### What you should do
No pictures belong in the copy. Retype exactly, and only, the stretch of lines below from the one with "building: none -> [212,61,298,165]" through the one with "building: none -> [222,546,490,739]".

### Material to process

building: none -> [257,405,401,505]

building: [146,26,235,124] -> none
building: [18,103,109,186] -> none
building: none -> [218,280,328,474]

--

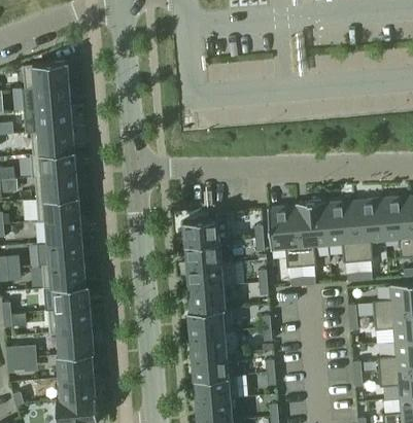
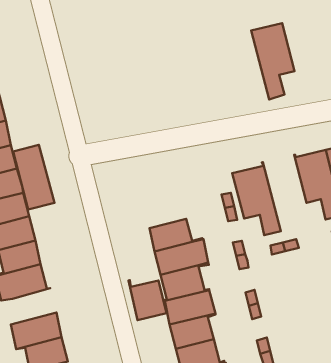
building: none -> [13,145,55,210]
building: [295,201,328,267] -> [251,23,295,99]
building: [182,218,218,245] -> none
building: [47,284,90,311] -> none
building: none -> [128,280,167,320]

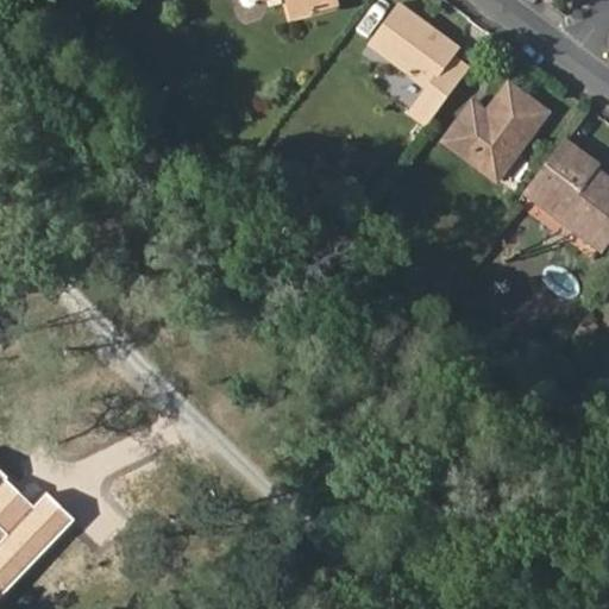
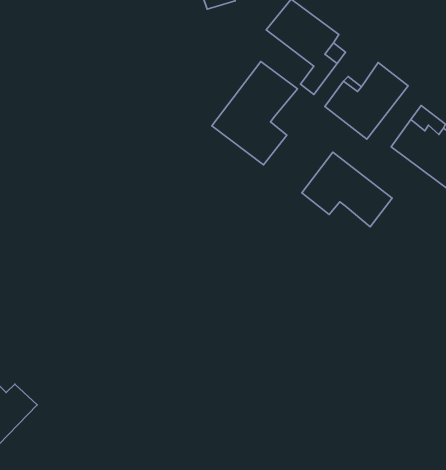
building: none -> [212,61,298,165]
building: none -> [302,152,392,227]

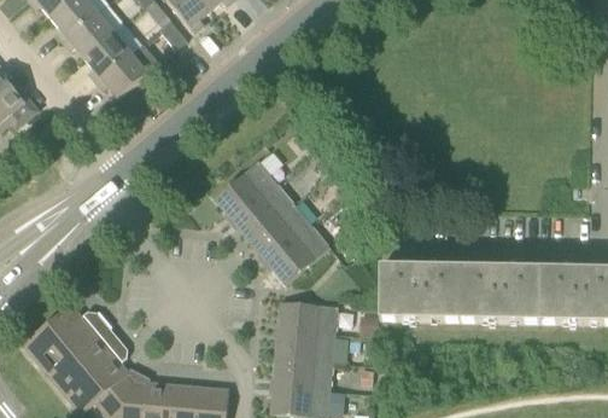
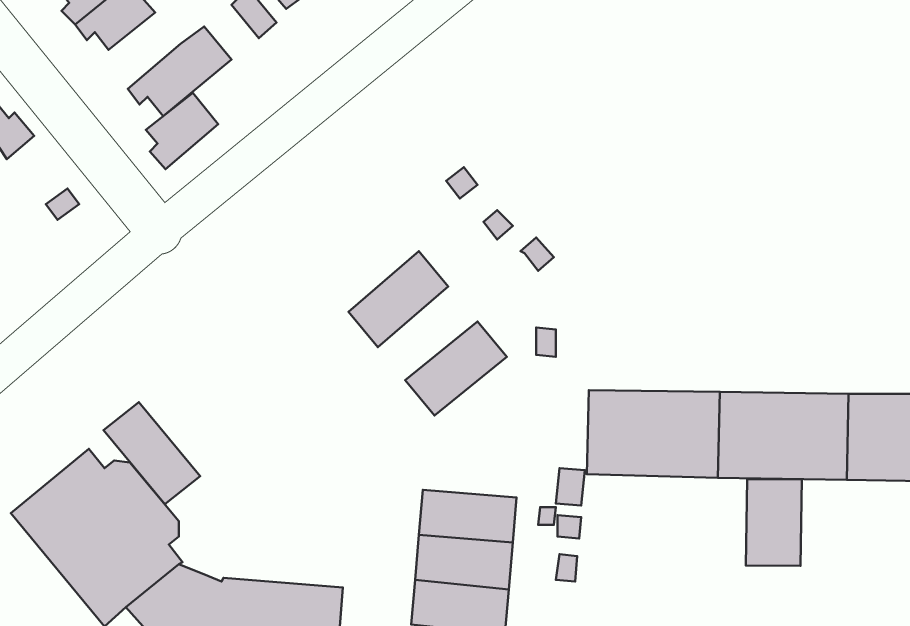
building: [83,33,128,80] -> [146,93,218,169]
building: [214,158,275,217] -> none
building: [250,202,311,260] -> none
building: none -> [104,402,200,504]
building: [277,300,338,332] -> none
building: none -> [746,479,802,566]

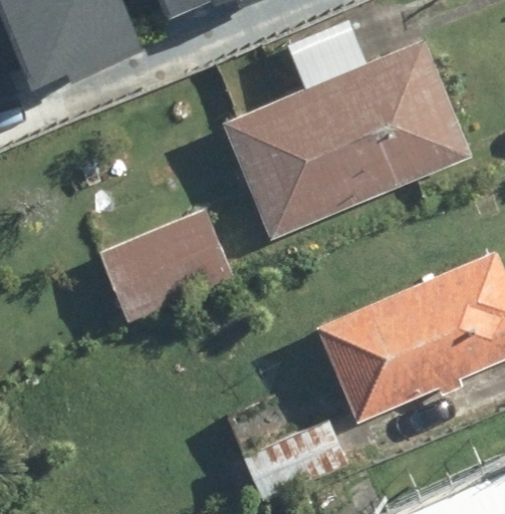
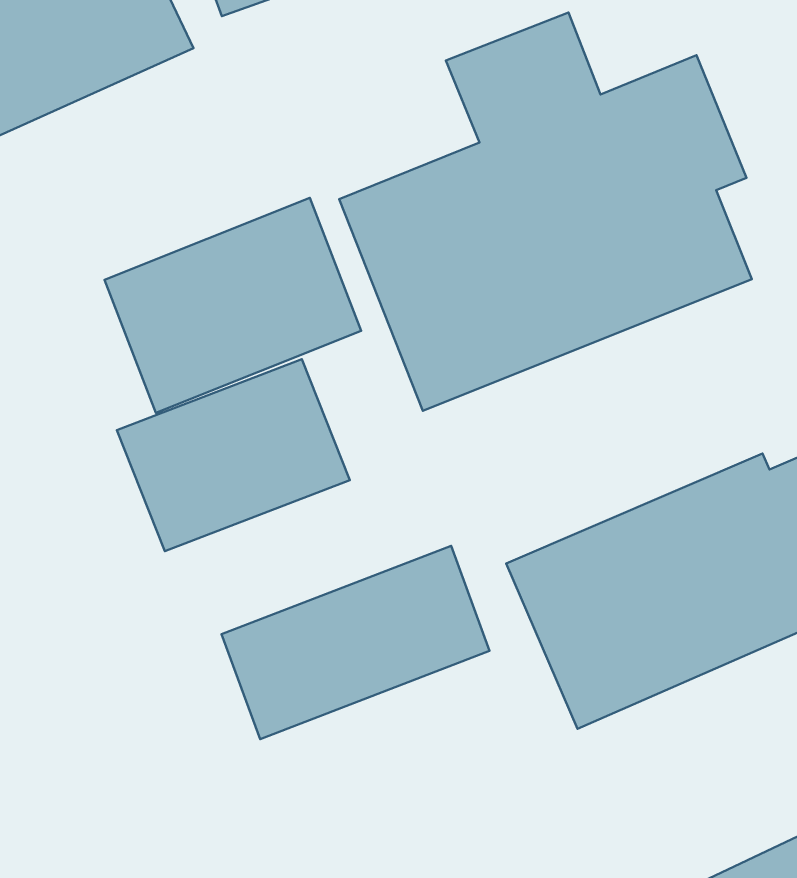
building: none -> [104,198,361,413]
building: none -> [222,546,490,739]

### Response to the task
building: none -> [212,61,298,165]
building: none -> [302,152,392,227]

building: [83,33,128,80] -> [146,93,218,169]
building: [214,158,275,217] -> none
building: [250,202,311,260] -> none
building: none -> [104,402,200,504]
building: [277,300,338,332] -> none
building: none -> [746,479,802,566]

building: none -> [104,198,361,413]
building: none -> [222,546,490,739]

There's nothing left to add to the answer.